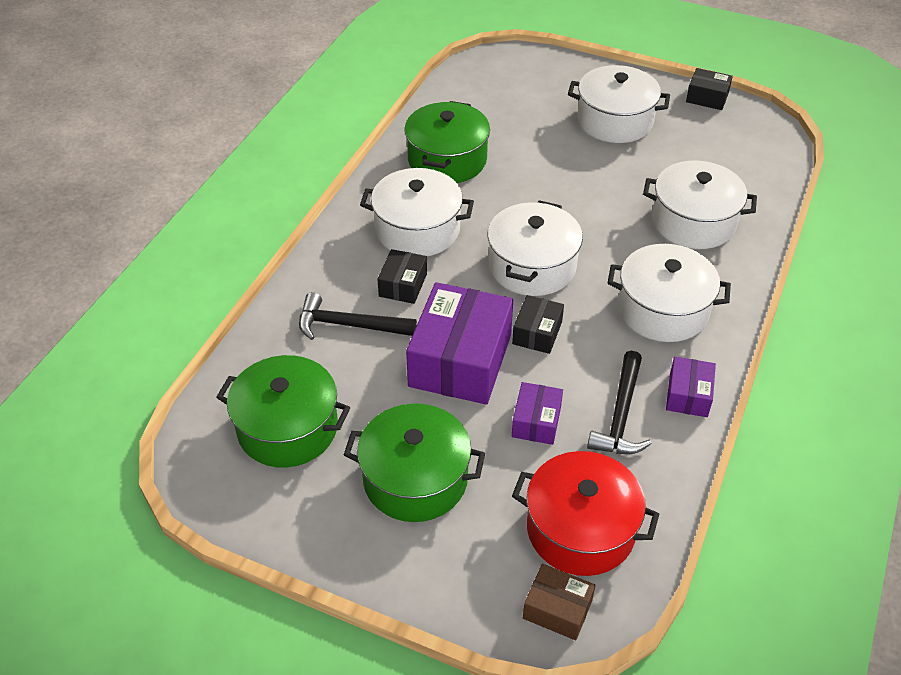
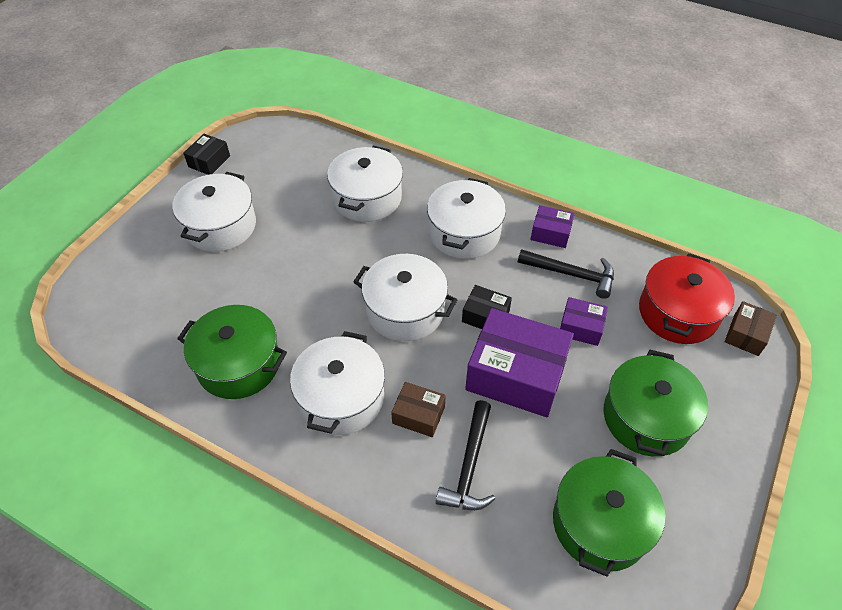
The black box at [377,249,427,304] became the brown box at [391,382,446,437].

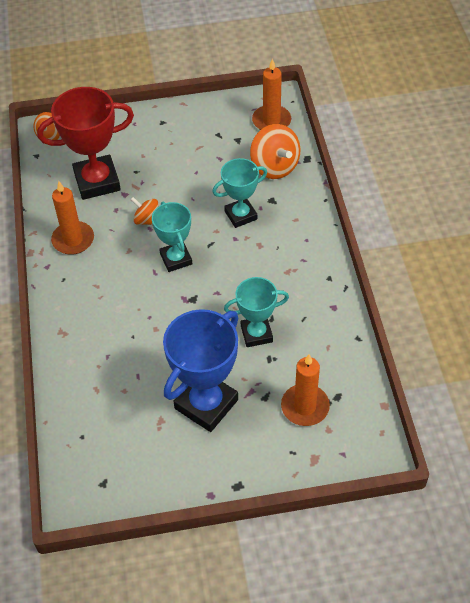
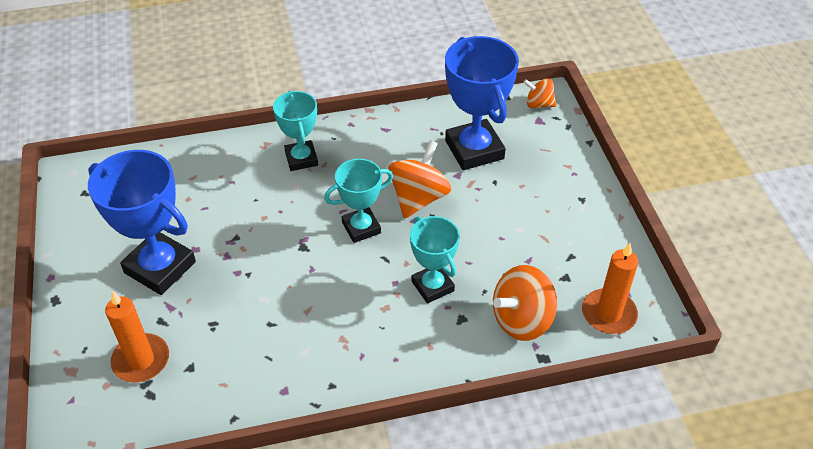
The red trophy at [37,87,134,200] became the blue trophy at [445,36,519,170]. The orange candle at [51,181,94,255] disappeared. The orange spinning top at [130,197,159,225] changed to 1.72 times the size. The turquoise trophy moved from [224,277,289,347] to [273,90,318,171].

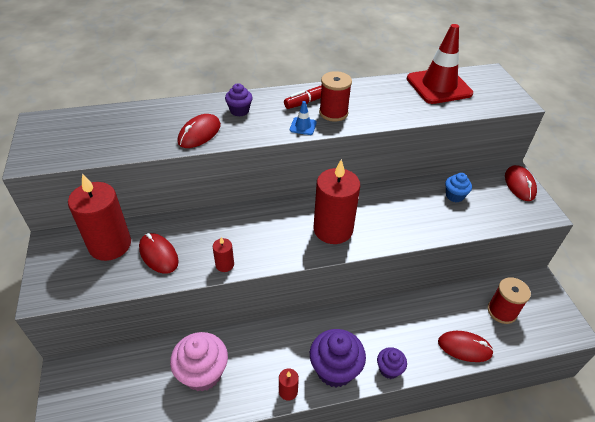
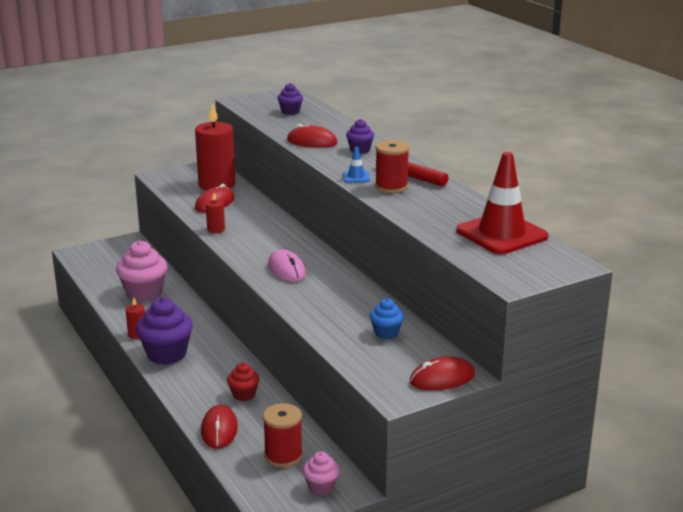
The red candle at [314,159,360,244] was replaced by the pink mouse at [268,249,305,282]. The purple cupcake moved from [377,347,407,379] to [277,83,303,115]. The red cupcake at [227,363,260,401] appeared. The pink cupcake at [303,451,340,495] appeared.

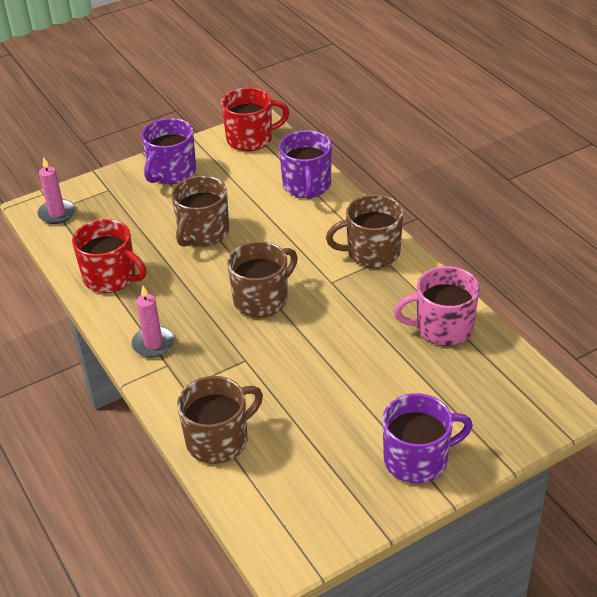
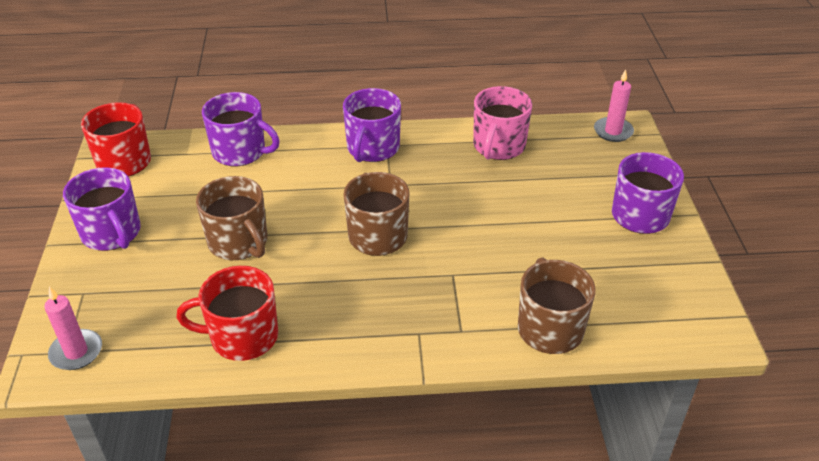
The brown mug at [326,194,403,268] became the purple mug at [343,88,401,162]. The red mug at [72,219,146,293] turned 150 degrees counterclockwise. The pink candle moved from [131,286,175,358] to [594,69,634,142].

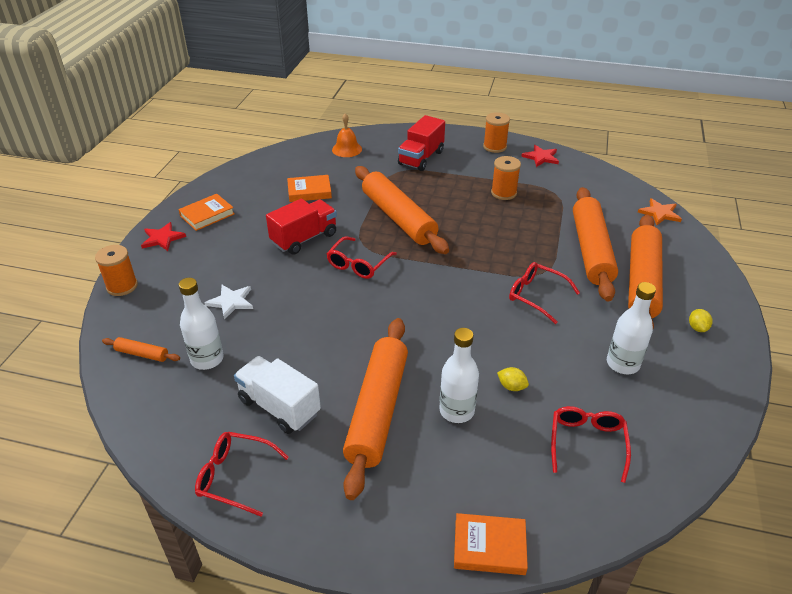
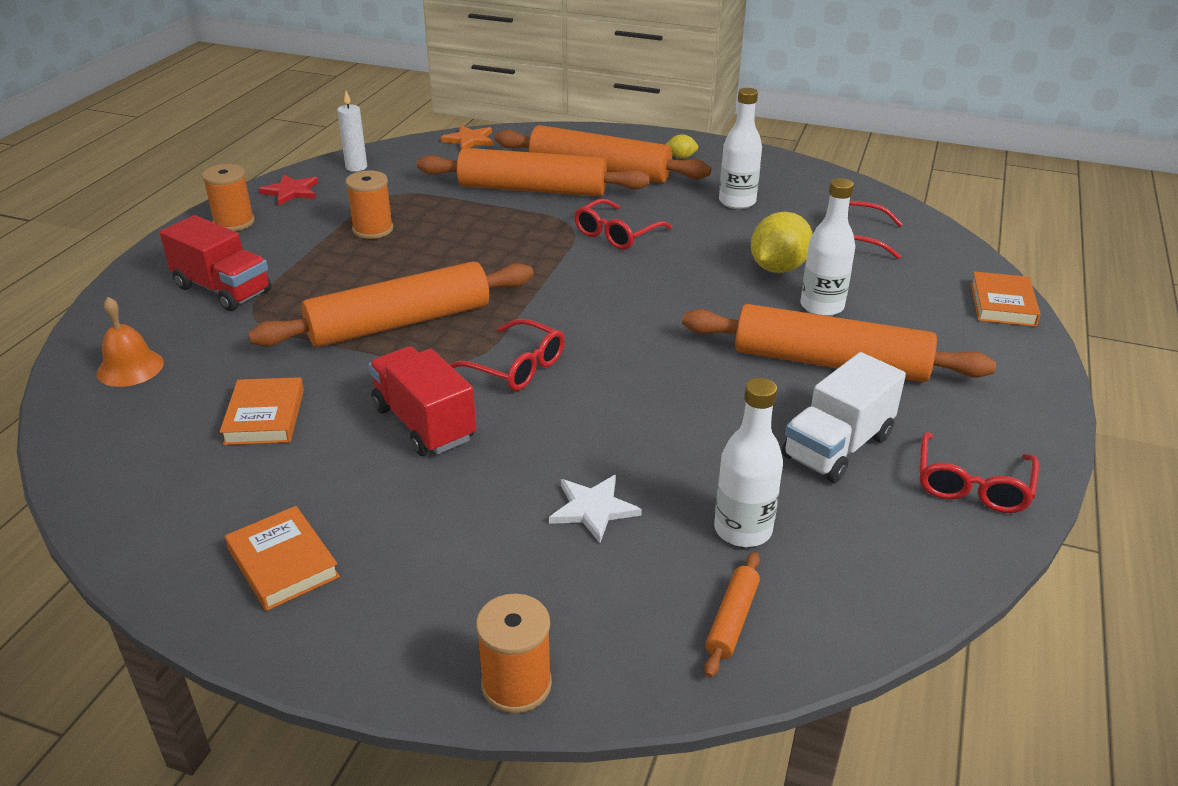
The red star at [141,222,186,251] disappeared. The yellow lemon at [497,367,529,391] changed to 2.08 times the size. The white candle at [337,91,367,172] appeared.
++++++++++++++++++++
● **Exercise description**: Once you find the string "changed" in a line of the records, copy that line.

● **Output of the task**:
The red trophy at [37,87,134,200] became the blue trophy at [445,36,519,170]. The orange candle at [51,181,94,255] disappeared. The orange spinning top at [130,197,159,225] changed to 1.72 times the size. The turquoise trophy moved from [224,277,289,347] to [273,90,318,171].
The red star at [141,222,186,251] disappeared. The yellow lemon at [497,367,529,391] changed to 2.08 times the size. The white candle at [337,91,367,172] appeared.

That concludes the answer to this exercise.